++++ Input material
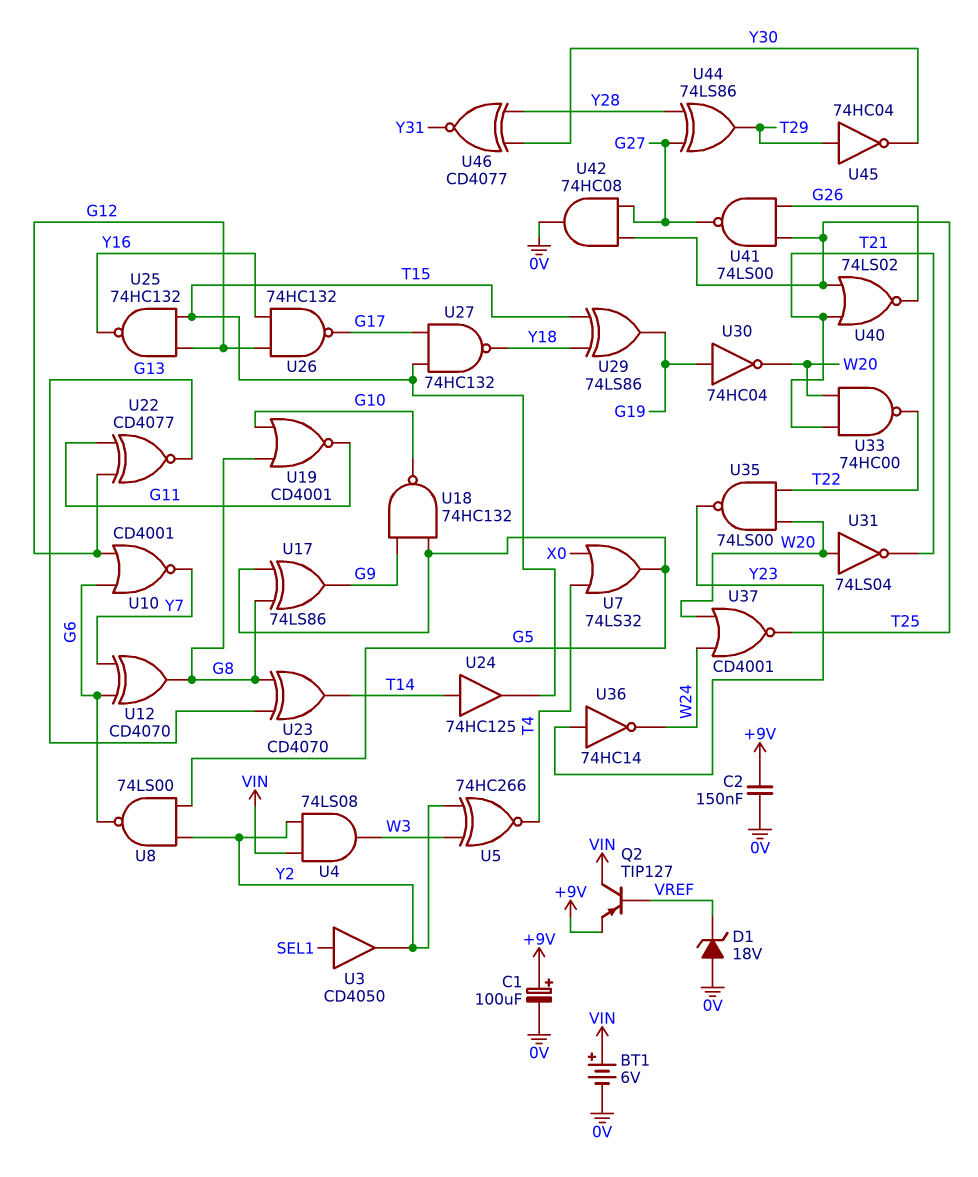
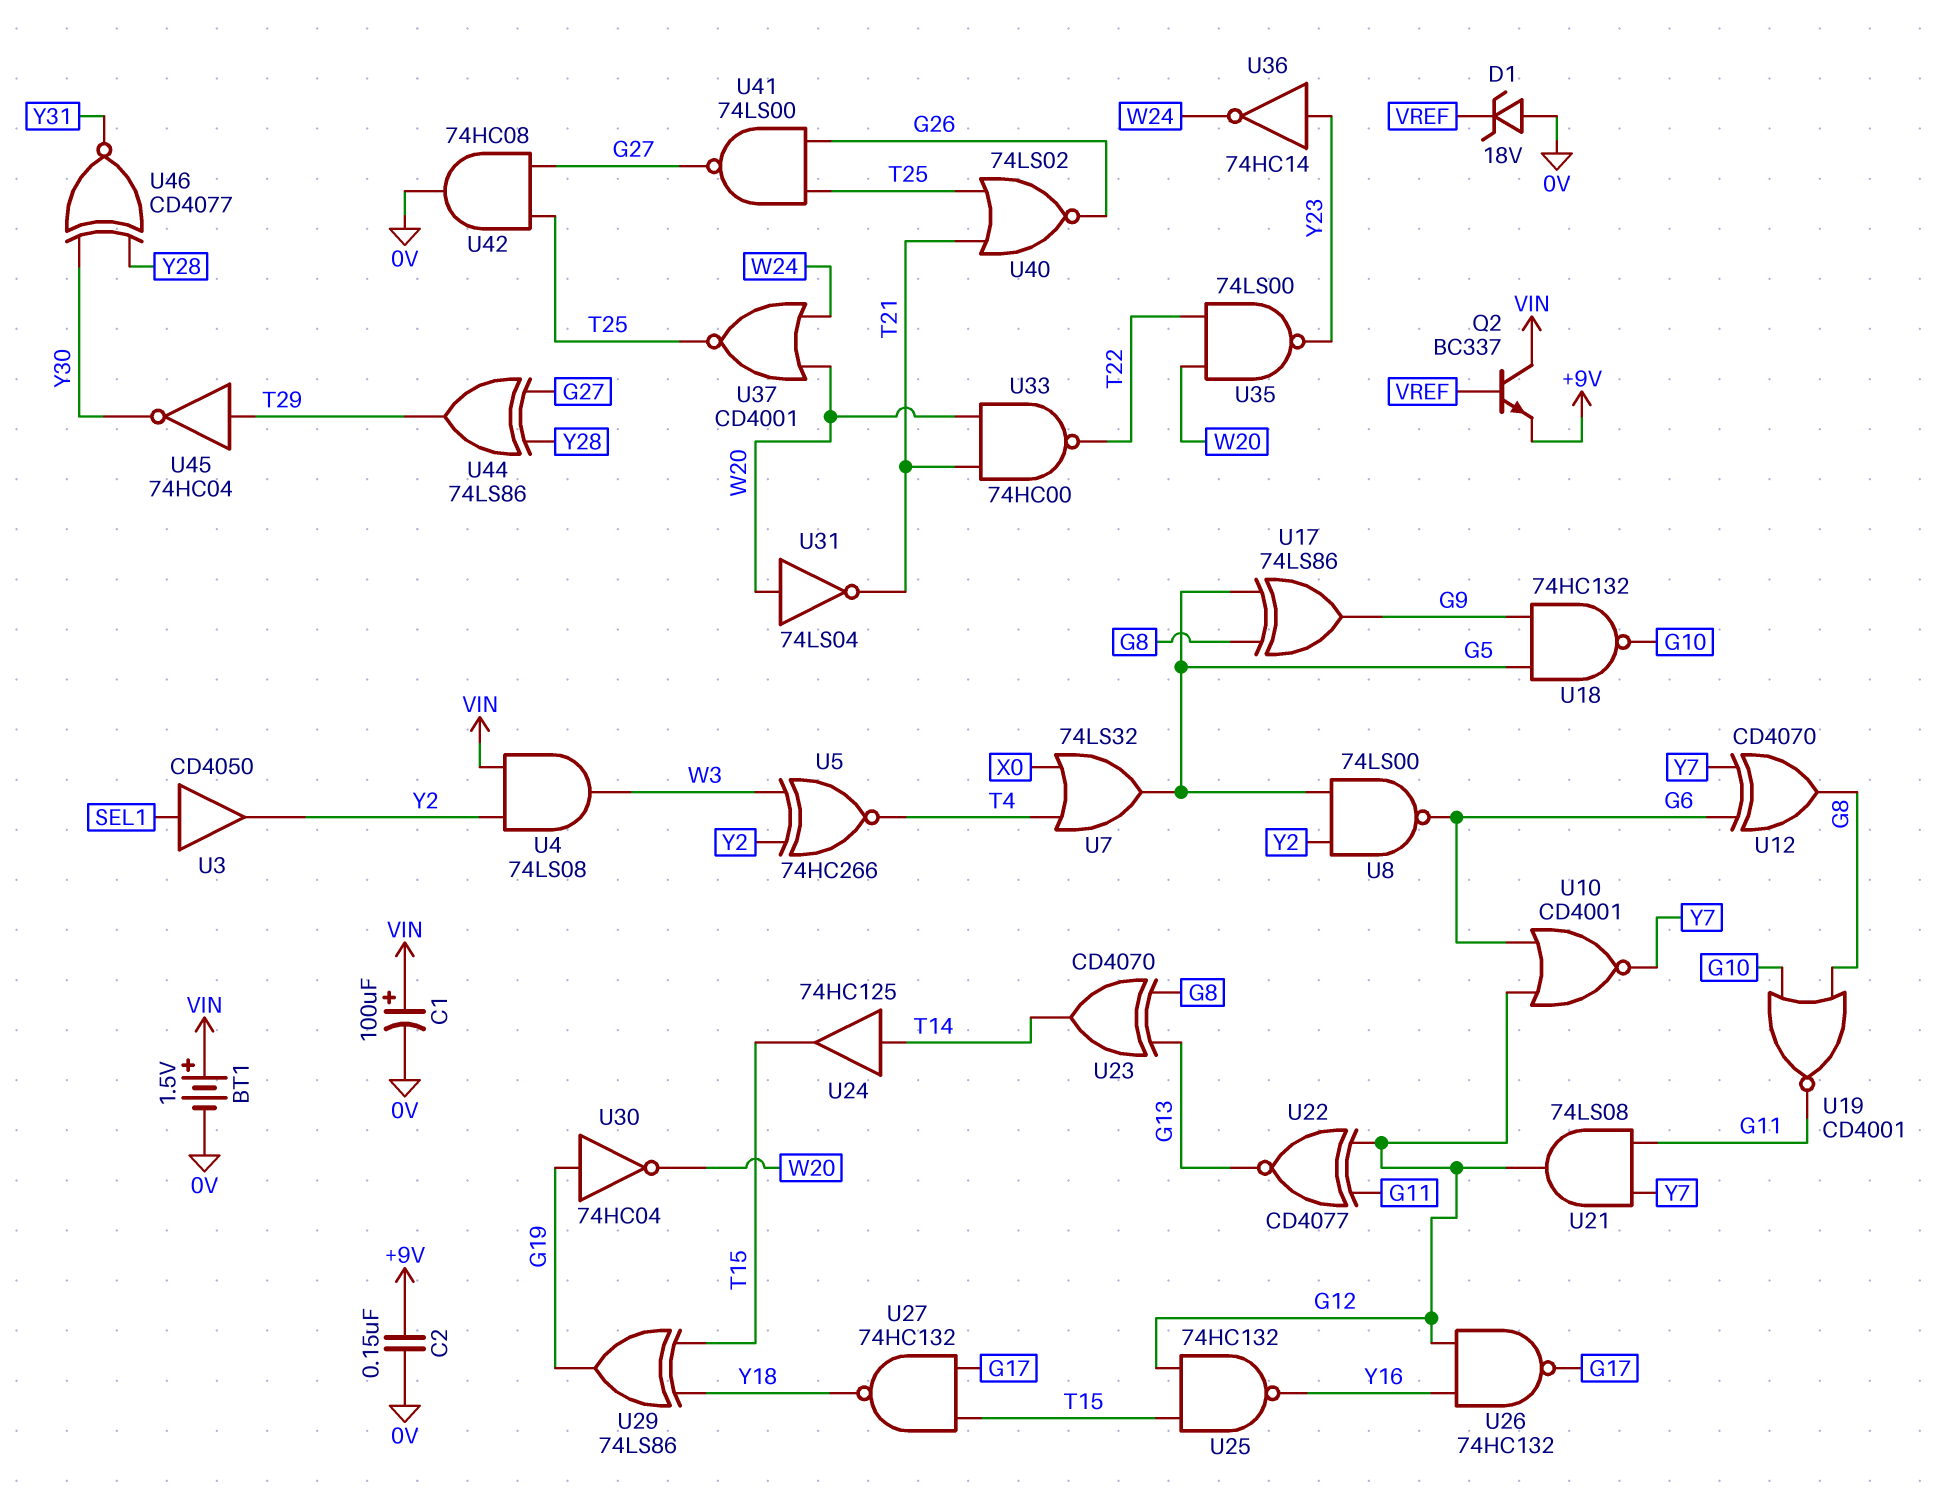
BT1: 6V (plus VIN, minus 0V) -> 1.5V (plus VIN, minus 0V)
C1: 100uF (plus +9V, minus 0V) -> 100uF (plus VIN, minus 0V)
Q2: PNP TIP127 (B VREF, C VIN, E +9V) -> NPN BC337 (B VREF, C VIN, E +9V)
U21: none -> AND 74LS08 (in G11, in Y7, out G12)

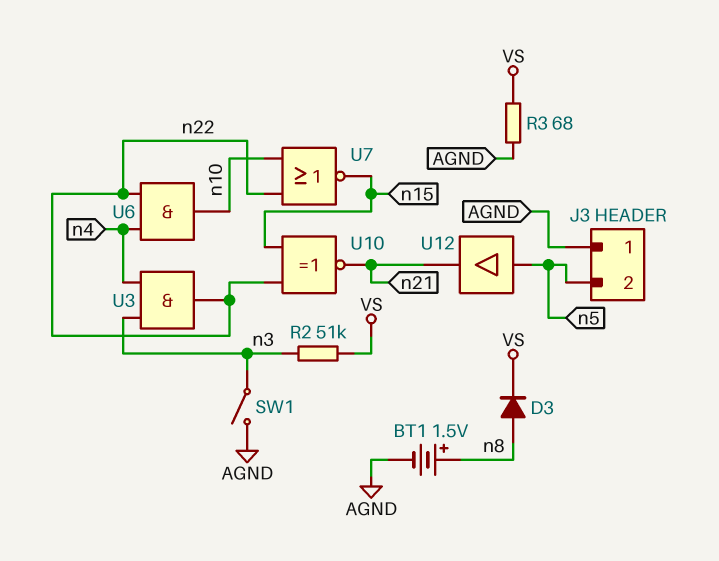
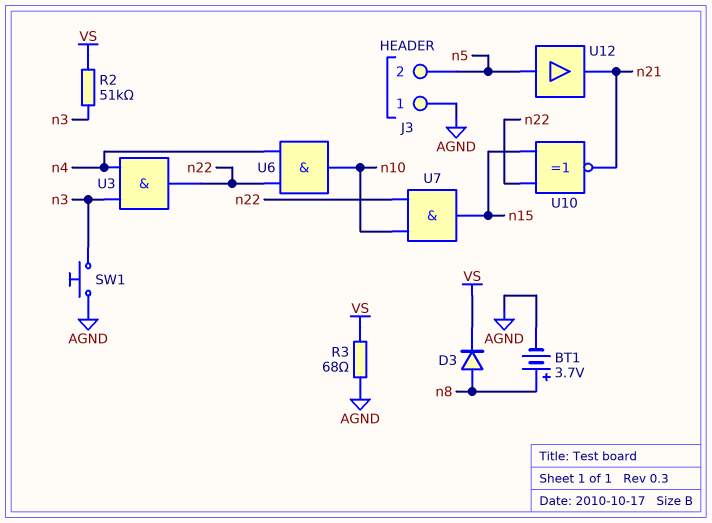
BT1: 1.5V (plus n8, minus AGND) -> 3.7V (plus n8, minus AGND)
SW1: switch (AGND, n3) -> button (AGND, n3)
U7: NOR (in n10, in n22, out n15) -> AND (in n10, in n22, out n15)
++++++++
> _Assignment_:
Exactly and only the lines from the one containing "SW1: switch (AGND, n3) -> button (AGND, n3)" to the end of the entries above are to be written out.

> _Solution to the exercise_:
SW1: switch (AGND, n3) -> button (AGND, n3)
U7: NOR (in n10, in n22, out n15) -> AND (in n10, in n22, out n15)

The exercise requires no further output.